*Source data:*
BEGIN
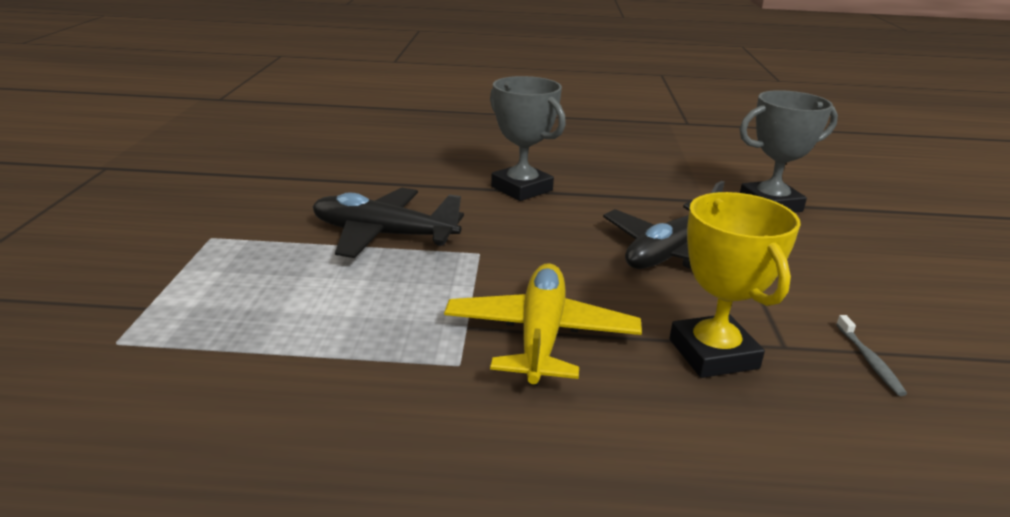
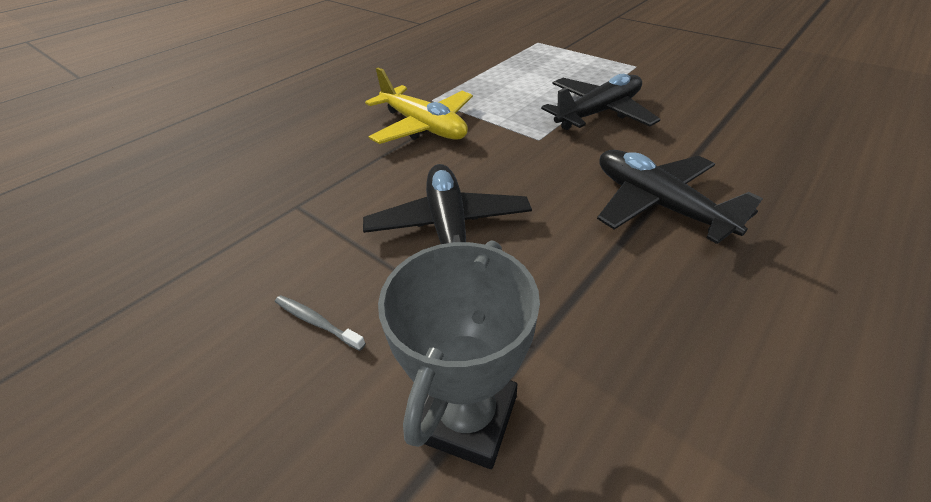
camera: 130 degrees right, 15 degrees up
(521, 189) = (657, 205): grey trophy -> black plane
(713, 354) = (333, 173): yellow trophy -> none
(869, 360) = (234, 232): grey toothbrush -> grey toothbrush (317, 322)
END
*Problem description:* The listing above should be repeated word for word, with every image left out.

*Expected output:*
camera: 130 degrees right, 15 degrees up
(521, 189) = (657, 205): grey trophy -> black plane
(713, 354) = (333, 173): yellow trophy -> none
(869, 360) = (234, 232): grey toothbrush -> grey toothbrush (317, 322)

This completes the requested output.